▶ [YOUR OBJECTIVE]
Please set down only the lines that run from the one containing "(287, 84) = (227, 101): none -> purple wallet" to the end of the listing below, exactly as written.

▶ [GIVEN INFORMATION]
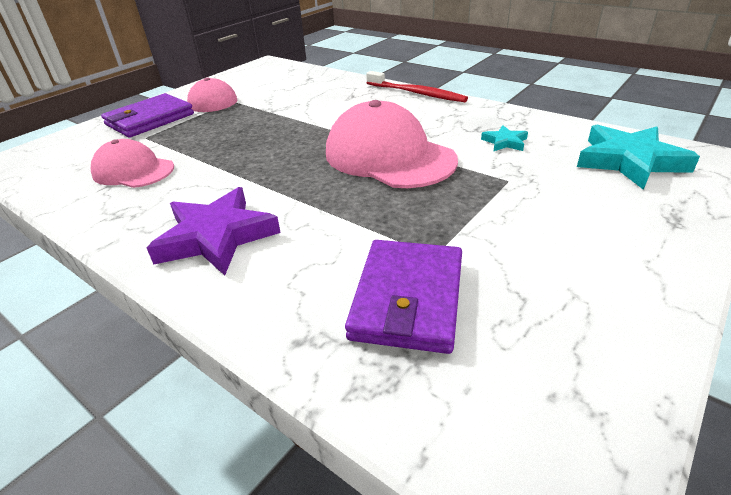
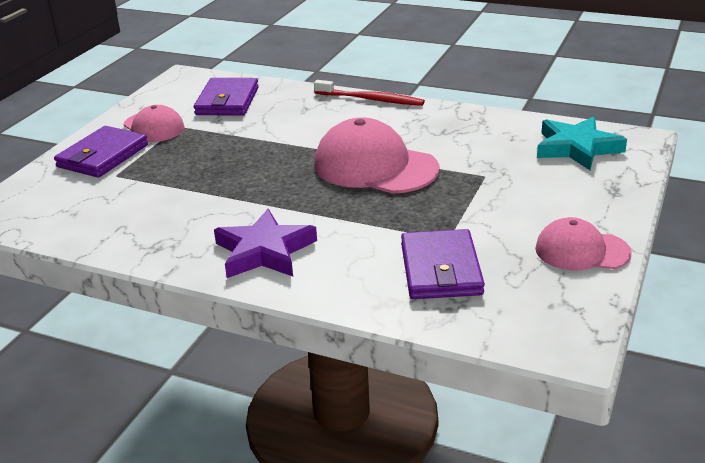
camera: 15 degrees left, 5 degrees down
(133, 171) = (135, 209): pink cap -> pink cap (582, 251)
(287, 84) = (227, 101): none -> purple wallet
(504, 142) = (472, 142): turquoise star -> none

▶ [TASK RESPONSE]
(287, 84) = (227, 101): none -> purple wallet
(504, 142) = (472, 142): turquoise star -> none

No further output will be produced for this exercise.